*** Supplied material Section Begins ***
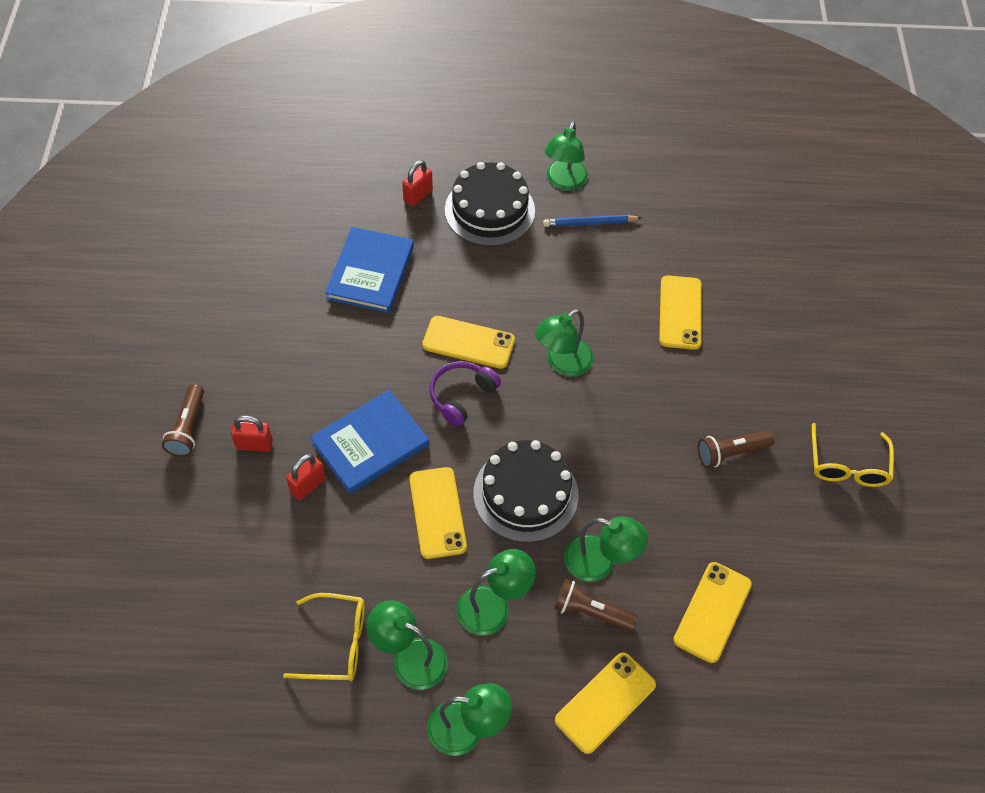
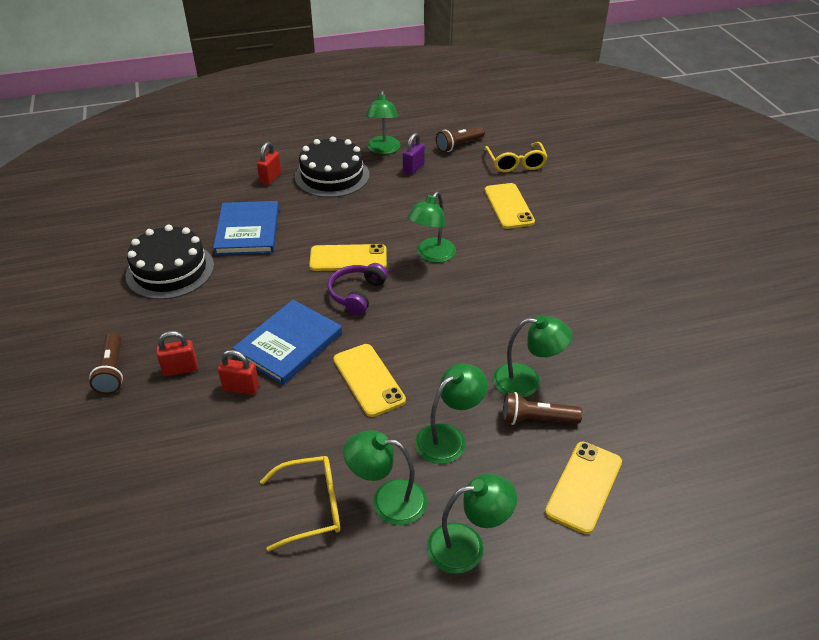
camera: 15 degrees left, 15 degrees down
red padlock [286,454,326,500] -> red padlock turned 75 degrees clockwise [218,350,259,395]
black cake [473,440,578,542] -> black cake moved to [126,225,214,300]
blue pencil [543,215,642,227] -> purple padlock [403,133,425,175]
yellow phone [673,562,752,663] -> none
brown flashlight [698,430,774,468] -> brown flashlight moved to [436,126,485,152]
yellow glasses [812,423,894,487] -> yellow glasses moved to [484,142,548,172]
*** Supplied material Section Ends ***
Work to complete:
Leaving the pictures out, reproduce the entries above exactly.

Written answer:
camera: 15 degrees left, 15 degrees down
red padlock [286,454,326,500] -> red padlock turned 75 degrees clockwise [218,350,259,395]
black cake [473,440,578,542] -> black cake moved to [126,225,214,300]
blue pencil [543,215,642,227] -> purple padlock [403,133,425,175]
yellow phone [673,562,752,663] -> none
brown flashlight [698,430,774,468] -> brown flashlight moved to [436,126,485,152]
yellow glasses [812,423,894,487] -> yellow glasses moved to [484,142,548,172]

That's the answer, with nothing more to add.